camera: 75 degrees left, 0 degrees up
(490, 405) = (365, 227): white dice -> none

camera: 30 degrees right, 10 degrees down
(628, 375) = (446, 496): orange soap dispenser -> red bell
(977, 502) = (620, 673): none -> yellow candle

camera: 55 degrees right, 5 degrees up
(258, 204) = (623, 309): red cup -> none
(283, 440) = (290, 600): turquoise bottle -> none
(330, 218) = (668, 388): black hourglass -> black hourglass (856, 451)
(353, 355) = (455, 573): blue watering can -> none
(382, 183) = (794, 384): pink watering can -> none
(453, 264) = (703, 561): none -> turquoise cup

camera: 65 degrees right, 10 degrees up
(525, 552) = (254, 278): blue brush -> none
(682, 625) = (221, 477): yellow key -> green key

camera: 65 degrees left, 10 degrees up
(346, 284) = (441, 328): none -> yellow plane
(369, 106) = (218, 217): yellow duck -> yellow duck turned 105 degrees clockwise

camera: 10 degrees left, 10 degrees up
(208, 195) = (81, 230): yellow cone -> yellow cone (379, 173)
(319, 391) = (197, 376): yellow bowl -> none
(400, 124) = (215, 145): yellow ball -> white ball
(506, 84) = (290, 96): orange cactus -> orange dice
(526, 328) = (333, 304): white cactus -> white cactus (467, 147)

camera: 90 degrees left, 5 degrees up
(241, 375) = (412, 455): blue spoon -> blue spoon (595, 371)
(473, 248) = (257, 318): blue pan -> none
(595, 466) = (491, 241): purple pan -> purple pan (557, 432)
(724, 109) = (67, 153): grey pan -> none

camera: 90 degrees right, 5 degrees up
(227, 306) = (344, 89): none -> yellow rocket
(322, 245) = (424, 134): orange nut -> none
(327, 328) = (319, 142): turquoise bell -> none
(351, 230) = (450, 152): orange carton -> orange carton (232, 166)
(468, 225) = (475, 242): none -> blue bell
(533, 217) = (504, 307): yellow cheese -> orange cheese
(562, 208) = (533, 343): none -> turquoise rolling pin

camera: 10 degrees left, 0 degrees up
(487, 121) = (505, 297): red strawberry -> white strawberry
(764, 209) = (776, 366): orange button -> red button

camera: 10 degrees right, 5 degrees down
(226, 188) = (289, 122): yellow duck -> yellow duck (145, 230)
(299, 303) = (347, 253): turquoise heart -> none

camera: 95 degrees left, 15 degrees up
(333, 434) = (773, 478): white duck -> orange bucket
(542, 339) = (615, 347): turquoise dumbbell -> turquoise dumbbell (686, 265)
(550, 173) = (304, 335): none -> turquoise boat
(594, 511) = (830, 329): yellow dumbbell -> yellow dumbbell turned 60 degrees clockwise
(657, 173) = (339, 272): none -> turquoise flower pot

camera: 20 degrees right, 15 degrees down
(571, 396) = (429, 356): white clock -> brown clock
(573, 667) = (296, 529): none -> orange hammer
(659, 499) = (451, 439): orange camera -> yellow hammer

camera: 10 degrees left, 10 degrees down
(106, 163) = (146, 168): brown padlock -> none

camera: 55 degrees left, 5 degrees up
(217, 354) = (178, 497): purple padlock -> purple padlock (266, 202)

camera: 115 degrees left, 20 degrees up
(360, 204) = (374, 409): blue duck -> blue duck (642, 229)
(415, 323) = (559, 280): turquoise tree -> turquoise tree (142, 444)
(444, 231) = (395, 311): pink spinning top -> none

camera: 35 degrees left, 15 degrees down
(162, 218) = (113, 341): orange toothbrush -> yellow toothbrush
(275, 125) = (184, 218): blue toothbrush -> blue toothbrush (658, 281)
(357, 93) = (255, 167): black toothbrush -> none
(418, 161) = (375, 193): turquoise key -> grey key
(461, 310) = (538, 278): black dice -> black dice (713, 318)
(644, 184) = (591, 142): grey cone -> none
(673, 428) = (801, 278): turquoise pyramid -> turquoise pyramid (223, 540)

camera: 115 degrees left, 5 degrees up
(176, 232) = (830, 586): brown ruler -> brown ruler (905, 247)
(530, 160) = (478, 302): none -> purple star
++++++
Aim of the task → Copy the material above, keeping every line exactly as it stands.

Result for this exercise →
camera: 75 degrees left, 0 degrees up
(490, 405) = (365, 227): white dice -> none

camera: 30 degrees right, 10 degrees down
(628, 375) = (446, 496): orange soap dispenser -> red bell
(977, 502) = (620, 673): none -> yellow candle

camera: 55 degrees right, 5 degrees up
(258, 204) = (623, 309): red cup -> none
(283, 440) = (290, 600): turquoise bottle -> none
(330, 218) = (668, 388): black hourglass -> black hourglass (856, 451)
(353, 355) = (455, 573): blue watering can -> none
(382, 183) = (794, 384): pink watering can -> none
(453, 264) = (703, 561): none -> turquoise cup

camera: 65 degrees right, 10 degrees up
(525, 552) = (254, 278): blue brush -> none
(682, 625) = (221, 477): yellow key -> green key

camera: 65 degrees left, 10 degrees up
(346, 284) = (441, 328): none -> yellow plane
(369, 106) = (218, 217): yellow duck -> yellow duck turned 105 degrees clockwise

camera: 10 degrees left, 10 degrees up
(208, 195) = (81, 230): yellow cone -> yellow cone (379, 173)
(319, 391) = (197, 376): yellow bowl -> none
(400, 124) = (215, 145): yellow ball -> white ball
(506, 84) = (290, 96): orange cactus -> orange dice
(526, 328) = (333, 304): white cactus -> white cactus (467, 147)

camera: 90 degrees left, 5 degrees up
(241, 375) = (412, 455): blue spoon -> blue spoon (595, 371)
(473, 248) = (257, 318): blue pan -> none
(595, 466) = (491, 241): purple pan -> purple pan (557, 432)
(724, 109) = (67, 153): grey pan -> none

camera: 90 degrees right, 5 degrees up
(227, 306) = (344, 89): none -> yellow rocket
(322, 245) = (424, 134): orange nut -> none
(327, 328) = (319, 142): turquoise bell -> none
(351, 230) = (450, 152): orange carton -> orange carton (232, 166)
(468, 225) = (475, 242): none -> blue bell
(533, 217) = (504, 307): yellow cheese -> orange cheese
(562, 208) = (533, 343): none -> turquoise rolling pin

camera: 10 degrees left, 0 degrees up
(487, 121) = (505, 297): red strawberry -> white strawberry
(764, 209) = (776, 366): orange button -> red button

camera: 10 degrees right, 5 degrees down
(226, 188) = (289, 122): yellow duck -> yellow duck (145, 230)
(299, 303) = (347, 253): turquoise heart -> none

camera: 95 degrees left, 15 degrees up
(333, 434) = (773, 478): white duck -> orange bucket
(542, 339) = (615, 347): turquoise dumbbell -> turquoise dumbbell (686, 265)
(550, 173) = (304, 335): none -> turquoise boat
(594, 511) = (830, 329): yellow dumbbell -> yellow dumbbell turned 60 degrees clockwise
(657, 173) = (339, 272): none -> turquoise flower pot

camera: 20 degrees right, 15 degrees down
(571, 396) = (429, 356): white clock -> brown clock
(573, 667) = (296, 529): none -> orange hammer
(659, 499) = (451, 439): orange camera -> yellow hammer

camera: 10 degrees left, 10 degrees down
(106, 163) = (146, 168): brown padlock -> none

camera: 55 degrees left, 5 degrees up
(217, 354) = (178, 497): purple padlock -> purple padlock (266, 202)

camera: 115 degrees left, 20 degrees up
(360, 204) = (374, 409): blue duck -> blue duck (642, 229)
(415, 323) = (559, 280): turquoise tree -> turquoise tree (142, 444)
(444, 231) = (395, 311): pink spinning top -> none

camera: 35 degrees left, 15 degrees down
(162, 218) = (113, 341): orange toothbrush -> yellow toothbrush
(275, 125) = (184, 218): blue toothbrush -> blue toothbrush (658, 281)
(357, 93) = (255, 167): black toothbrush -> none
(418, 161) = (375, 193): turquoise key -> grey key
(461, 310) = (538, 278): black dice -> black dice (713, 318)
(644, 184) = (591, 142): grey cone -> none
(673, 428) = (801, 278): turquoise pyramid -> turquoise pyramid (223, 540)

camera: 115 degrees left, 5 degrees up
(176, 232) = (830, 586): brown ruler -> brown ruler (905, 247)
(530, 160) = (478, 302): none -> purple star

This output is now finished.